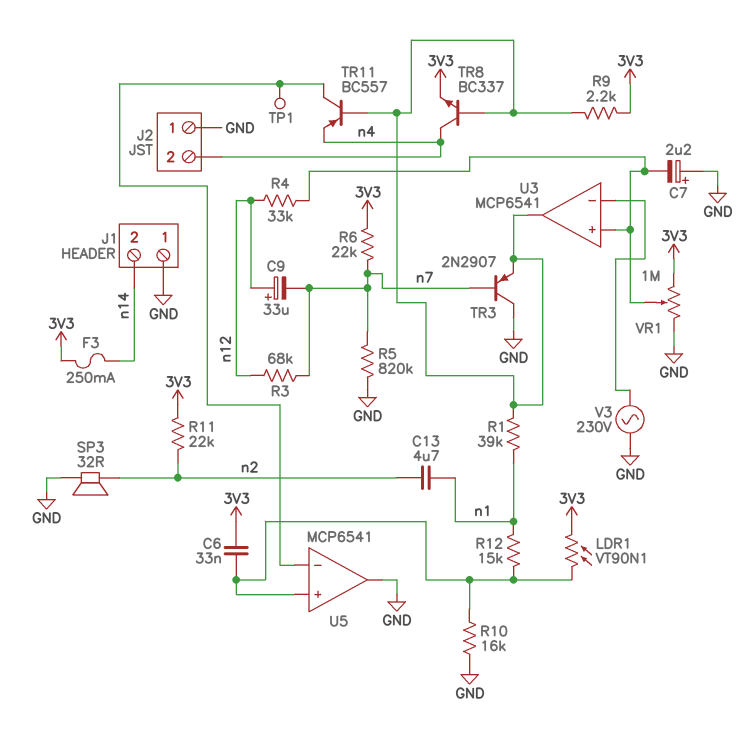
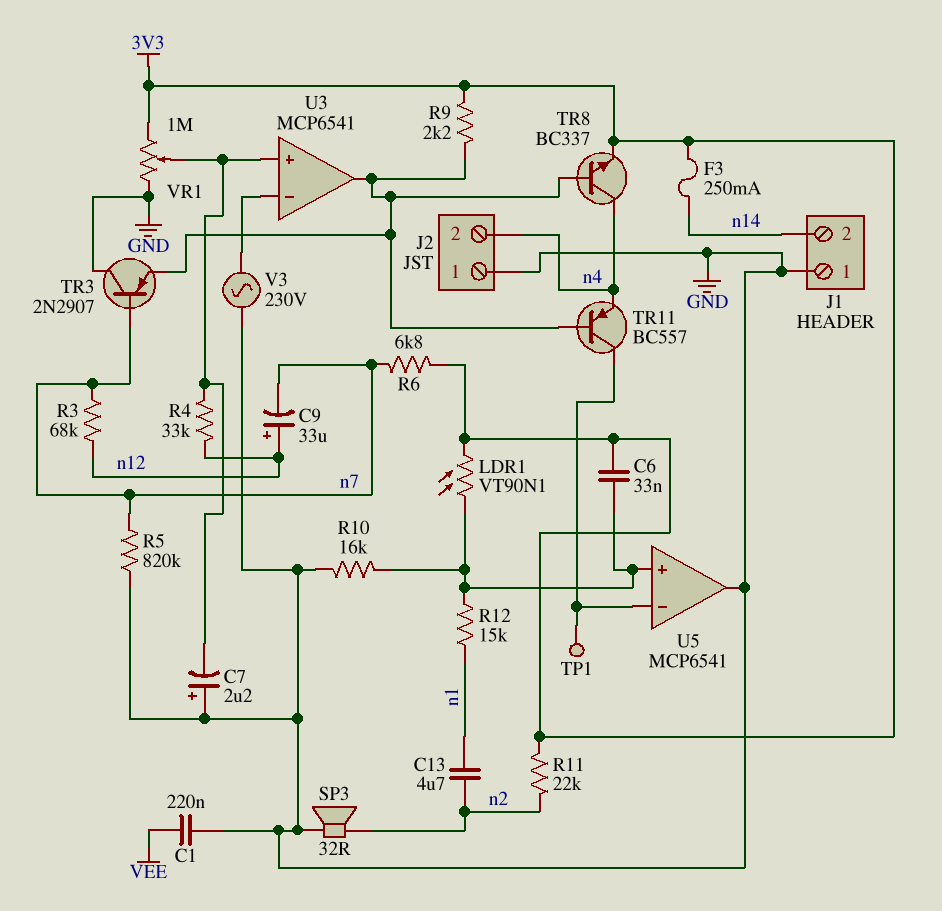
C1: none -> 220nF (GND, VEE)
R1: 39k (U3/out, n1) -> none
R6: 22k (3V3, n7) -> 6.8k (3V3, n7)

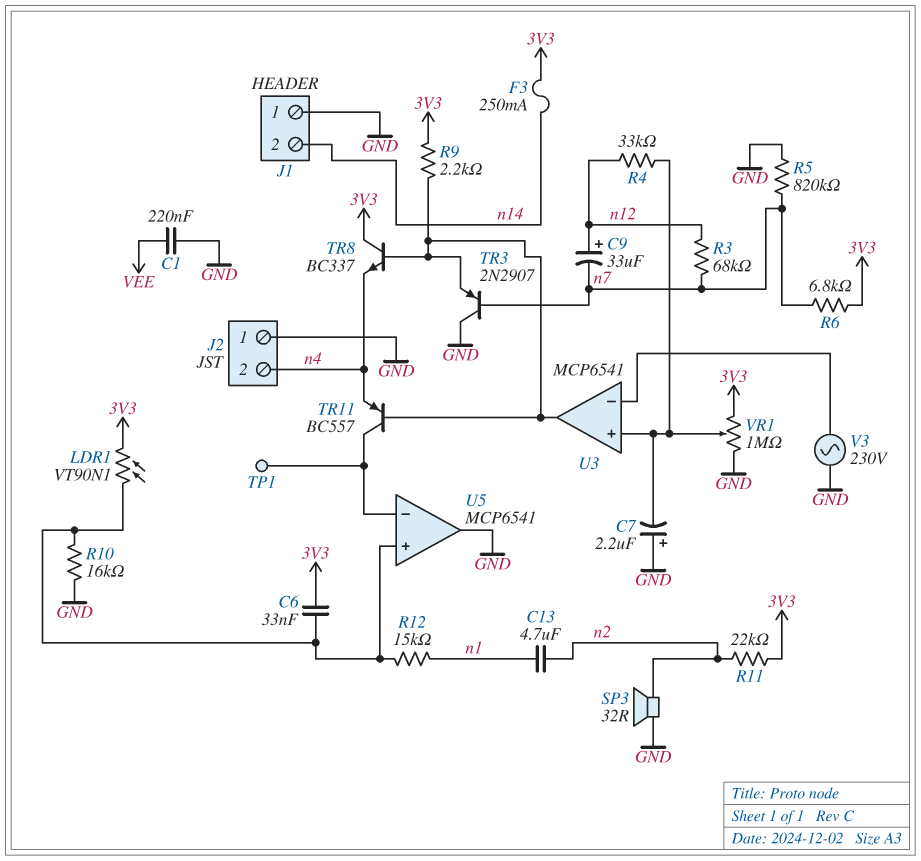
TR8: NPN BC337 (B U3/out, C n4, E 3V3) -> NPN BC337 (B U3/out, C 3V3, E n4)

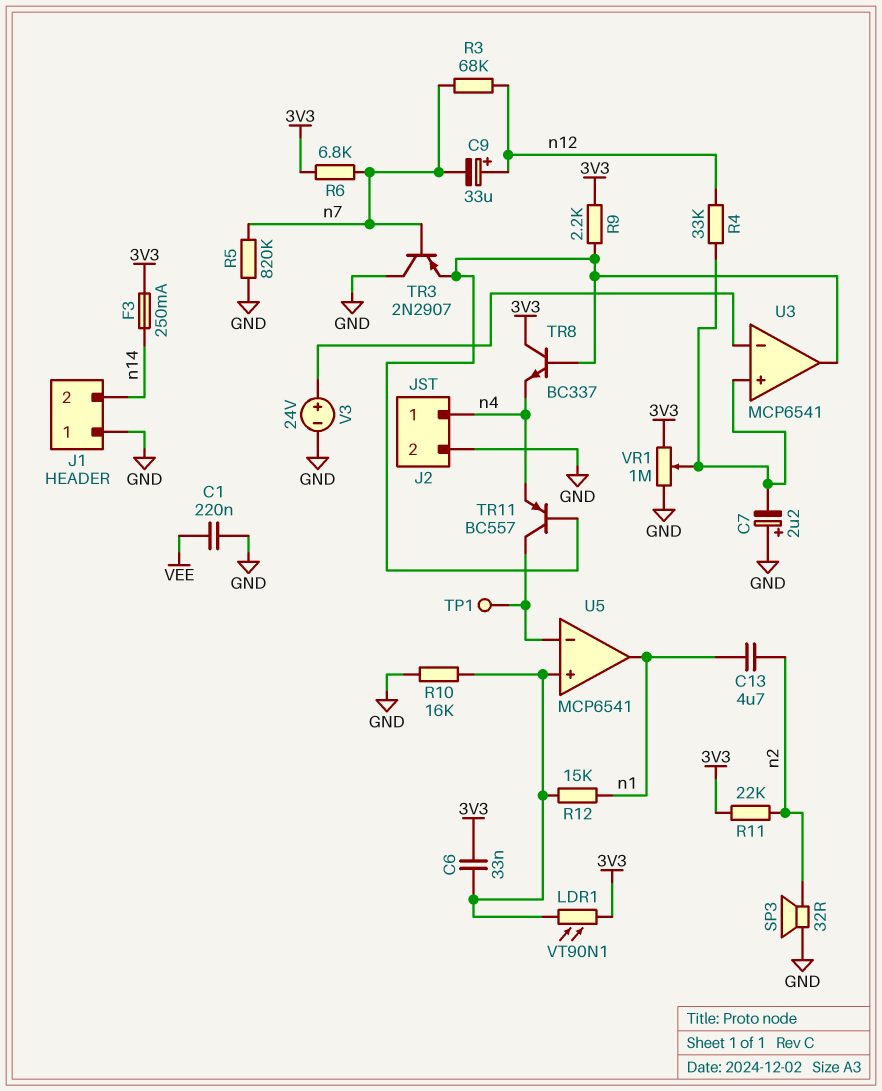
J2 pin 1: GND -> n4
J2 pin 2: n4 -> GND
U5 pin out: GND -> n1
V3: AC 230V (GND, U3/in-) -> 24V (plus U3/in-, minus GND)

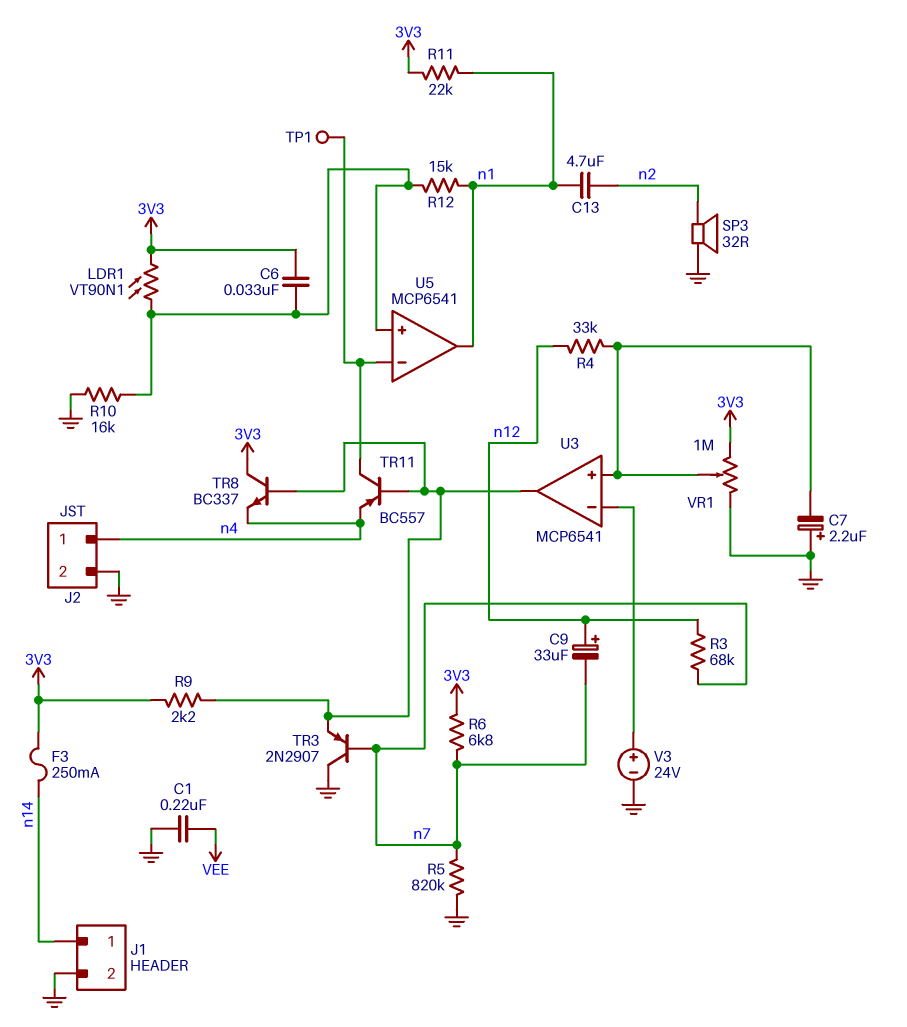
J1 pin 1: GND -> n14
J1 pin 2: n14 -> GND
R11: 22k (3V3, n2) -> 22k (3V3, n1)

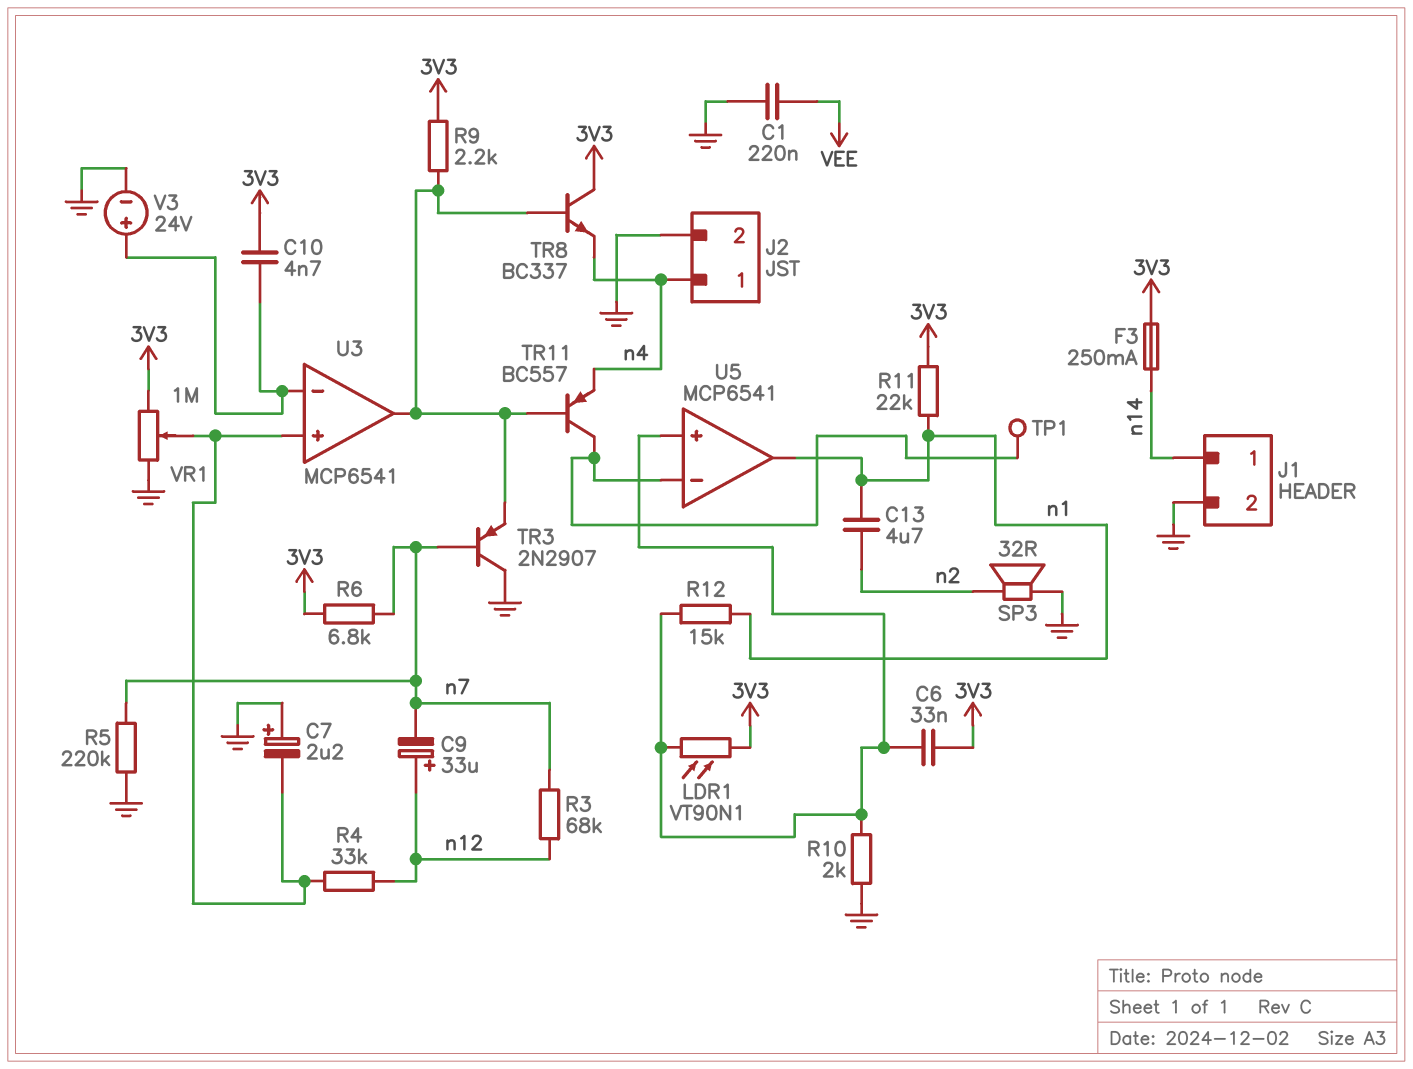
C10: none -> 4.7nF (3V3, U3/in-)
R5: 820k (GND, n7) -> 220k (GND, n7)
R10: 16k (GND, U5/in+) -> 2k (GND, U5/in+)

• [Problem requirements]:
Skip the images and restate each record above word for word.

• [Written reply]:
C1: none -> 220nF (GND, VEE)
R1: 39k (U3/out, n1) -> none
R6: 22k (3V3, n7) -> 6.8k (3V3, n7)

TR8: NPN BC337 (B U3/out, C n4, E 3V3) -> NPN BC337 (B U3/out, C 3V3, E n4)

J2 pin 1: GND -> n4
J2 pin 2: n4 -> GND
U5 pin out: GND -> n1
V3: AC 230V (GND, U3/in-) -> 24V (plus U3/in-, minus GND)

J1 pin 1: GND -> n14
J1 pin 2: n14 -> GND
R11: 22k (3V3, n2) -> 22k (3V3, n1)

C10: none -> 4.7nF (3V3, U3/in-)
R5: 820k (GND, n7) -> 220k (GND, n7)
R10: 16k (GND, U5/in+) -> 2k (GND, U5/in+)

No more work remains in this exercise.